Copy exactly. Begin with the line that contains "(334, 340) = (349, 182): black" and stop after the last line of the records.
BEGIN Dataset records
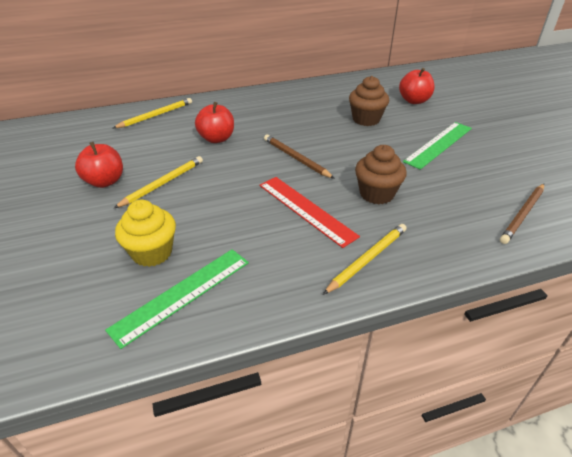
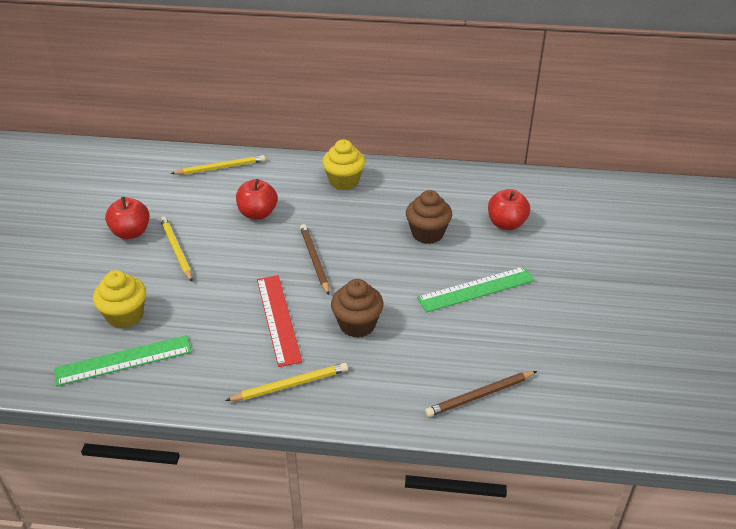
camera: 25 degrees right, 0 degrees up
(162, 183) = (176, 250): yellow pencil -> yellow pencil turned 90 degrees counterclockwise
(269, 102) = (344, 181): none -> yellow cupcake

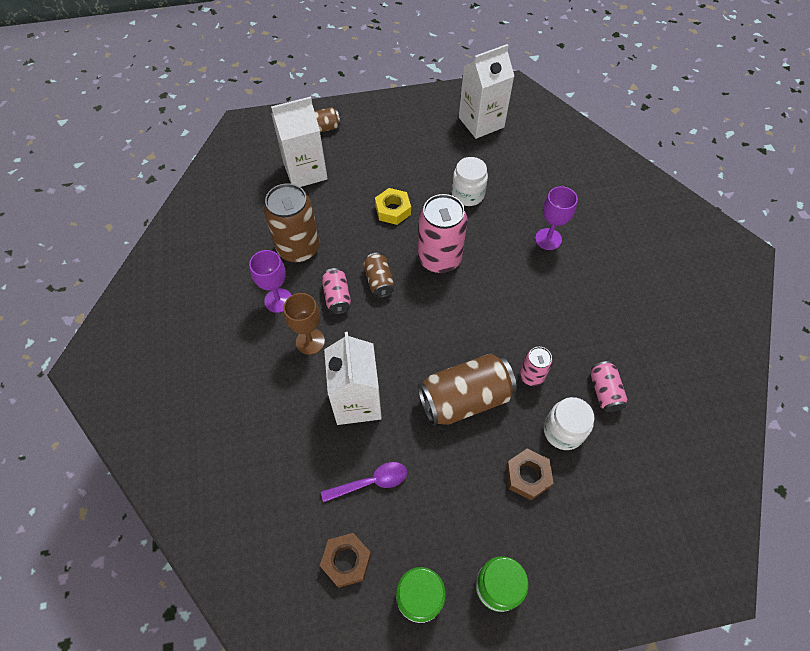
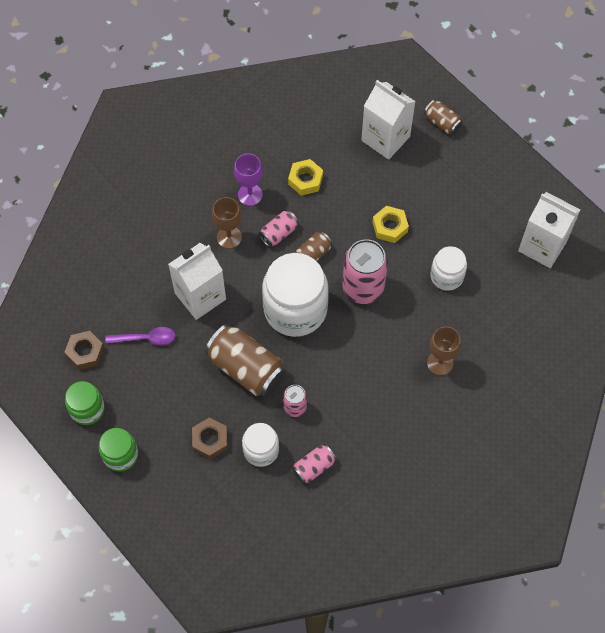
camera: 60 degrees right, 5 degrees up
(298, 248) = (305, 180): brown can -> yellow nut
(371, 482) = (146, 338): purple spoon -> purple spoon turned 45 degrees counterclockwise
(426, 323) = (295, 309): none -> white jar
(548, 239) = (440, 363): purple goblet -> brown goblet

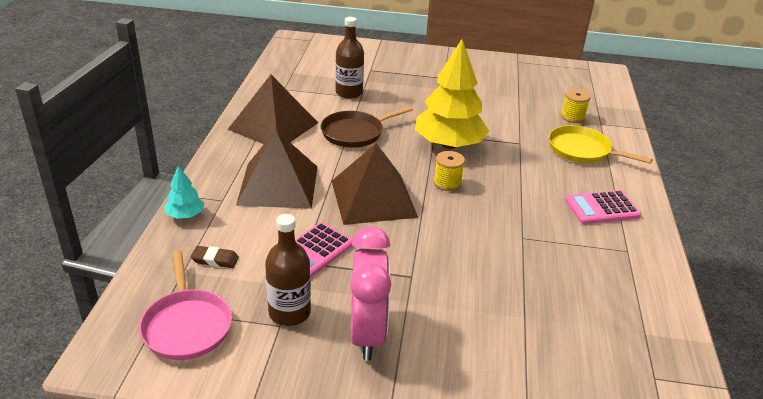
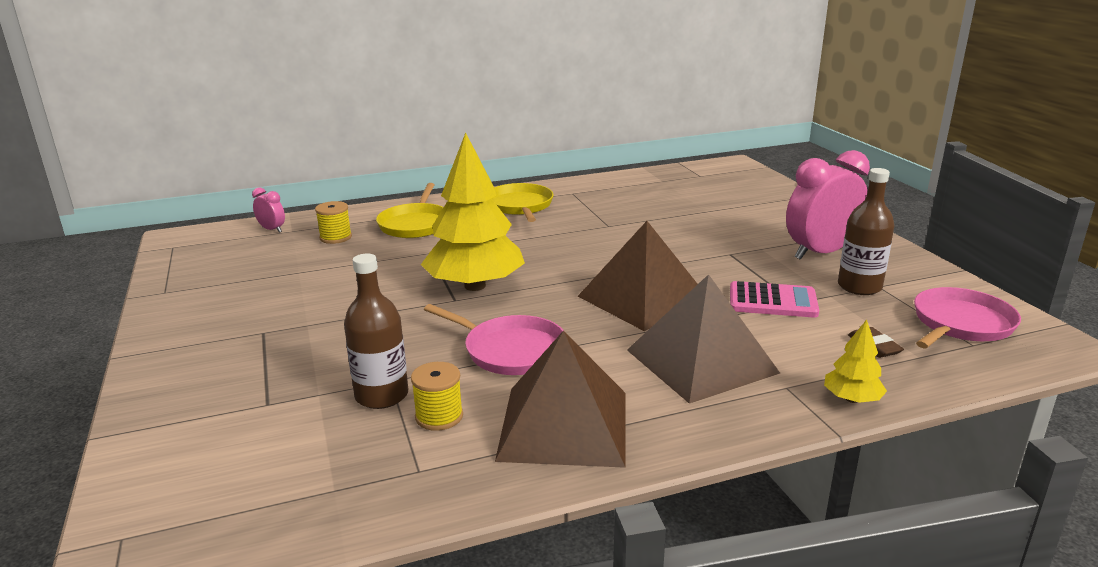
camera: 115 degrees left, 10 degrees down
(185, 215) = (852, 399): turquoise tree -> yellow tree
(355, 133) = (511, 350): brown pan -> pink pan
(447, 183) = (561, 270): yellow spool -> yellow spool (439, 416)
(601, 208) = (519, 206): pink calculator -> yellow pan
(602, 99) = (272, 230): none -> pink clock

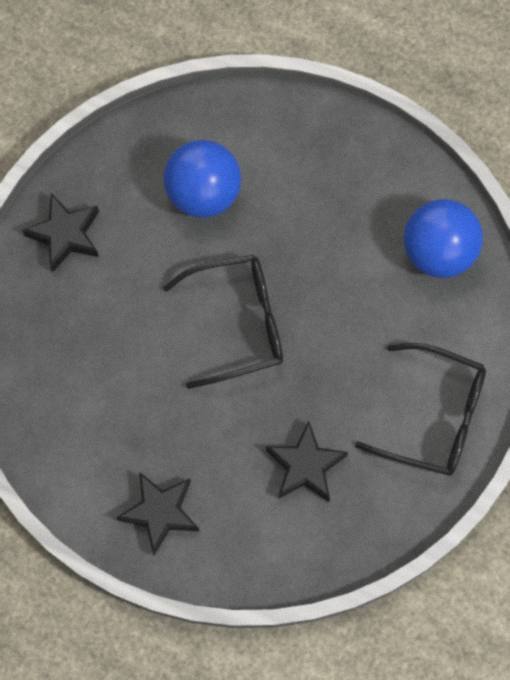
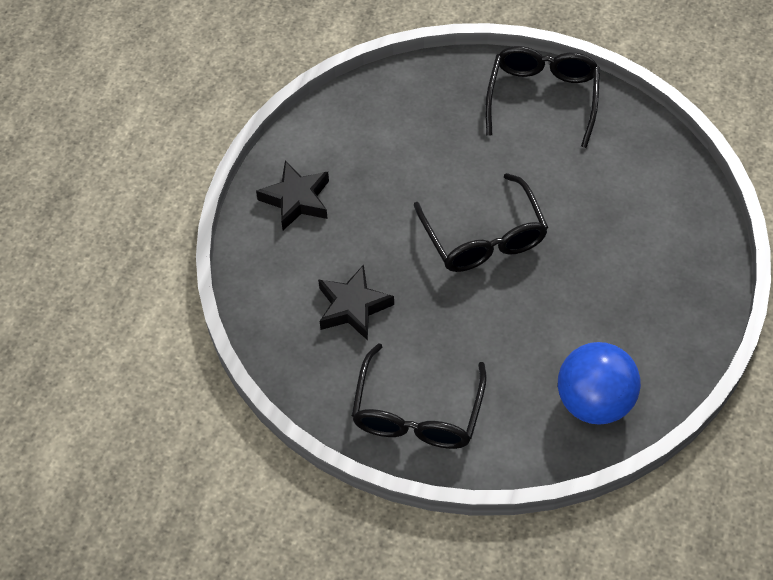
camera: 85 degrees right, 15 degrees down
(65, 235) = (542, 98): black star -> black glasses
(203, 193) = (608, 195): blue ball -> none

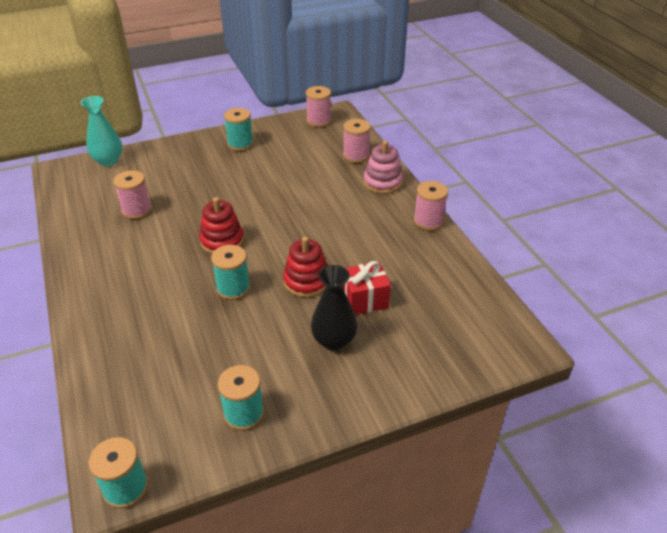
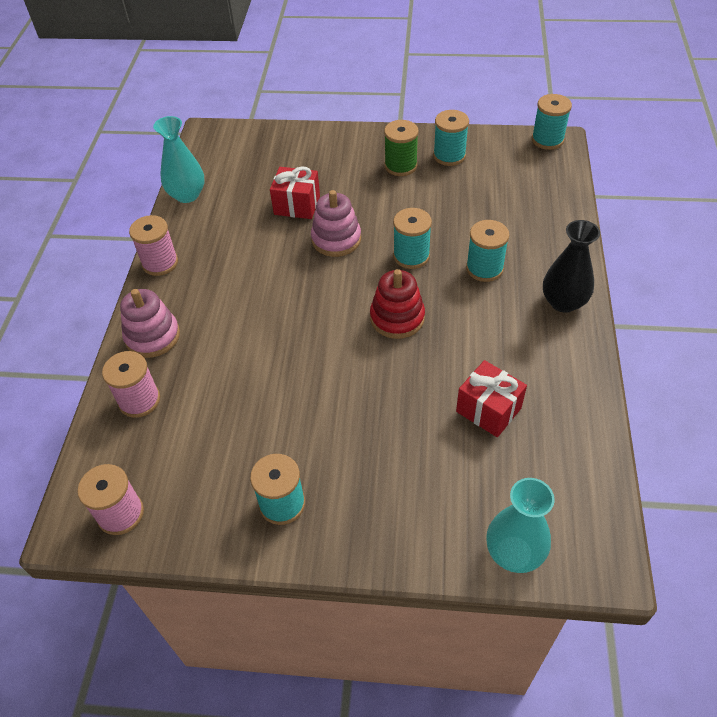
camera: 150 degrees left, 10 degrees up
(137, 210) = (488, 410): pink spool -> red gift
(164, 298) = (484, 268): none -> turquoise spool
(292, 379) = (400, 166): none -> green spool
(306, 281) = (336, 239): red stacking toy -> pink stacking toy
(334, 340) = (349, 182): black vase -> black vase (563, 302)
(469, 276) = (187, 195): none -> turquoise vase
END Dataset records
## [Exercise output]
(334, 340) = (349, 182): black vase -> black vase (563, 302)
(469, 276) = (187, 195): none -> turquoise vase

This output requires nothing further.